RECORDS SUPPLIED:
※

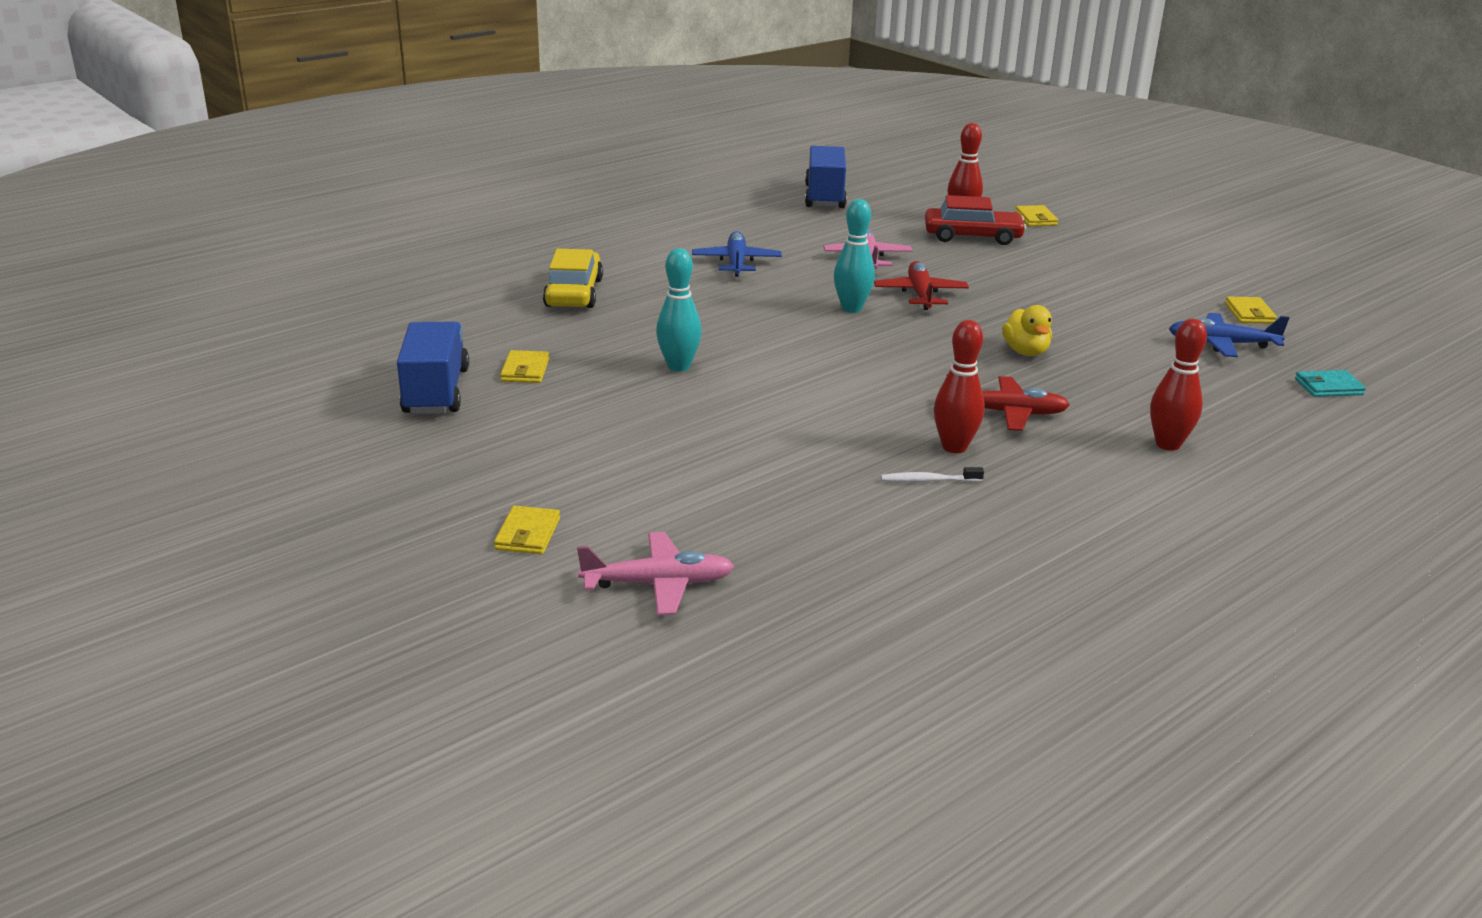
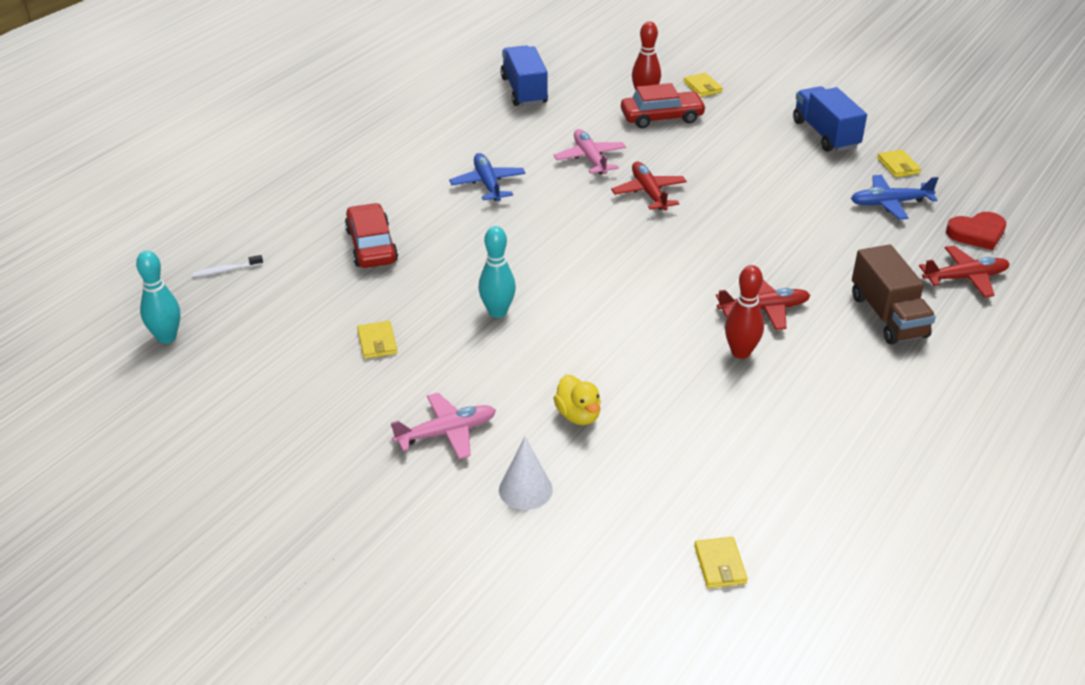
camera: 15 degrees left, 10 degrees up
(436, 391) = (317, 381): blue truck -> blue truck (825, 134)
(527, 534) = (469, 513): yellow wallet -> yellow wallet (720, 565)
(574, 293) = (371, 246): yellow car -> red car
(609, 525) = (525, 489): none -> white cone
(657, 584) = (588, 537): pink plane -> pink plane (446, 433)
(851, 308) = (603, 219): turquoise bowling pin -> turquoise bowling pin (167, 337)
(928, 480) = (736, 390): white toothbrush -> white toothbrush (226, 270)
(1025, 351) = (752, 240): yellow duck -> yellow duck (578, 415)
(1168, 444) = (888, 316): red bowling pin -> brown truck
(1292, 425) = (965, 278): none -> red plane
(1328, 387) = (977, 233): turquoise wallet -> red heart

※

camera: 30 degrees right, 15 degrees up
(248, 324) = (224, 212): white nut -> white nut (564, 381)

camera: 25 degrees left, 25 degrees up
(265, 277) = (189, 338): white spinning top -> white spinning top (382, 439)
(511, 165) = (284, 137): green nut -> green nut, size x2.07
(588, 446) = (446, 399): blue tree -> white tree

※

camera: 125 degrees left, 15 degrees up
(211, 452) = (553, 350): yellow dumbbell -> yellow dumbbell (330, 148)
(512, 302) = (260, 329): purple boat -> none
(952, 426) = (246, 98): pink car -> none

※

BRIEF:
Which lines of the listing above hold the word "left"? Copy each of them.

ANSWER SECTION:
camera: 15 degrees left, 10 degrees up
camera: 25 degrees left, 25 degrees up
camera: 125 degrees left, 15 degrees up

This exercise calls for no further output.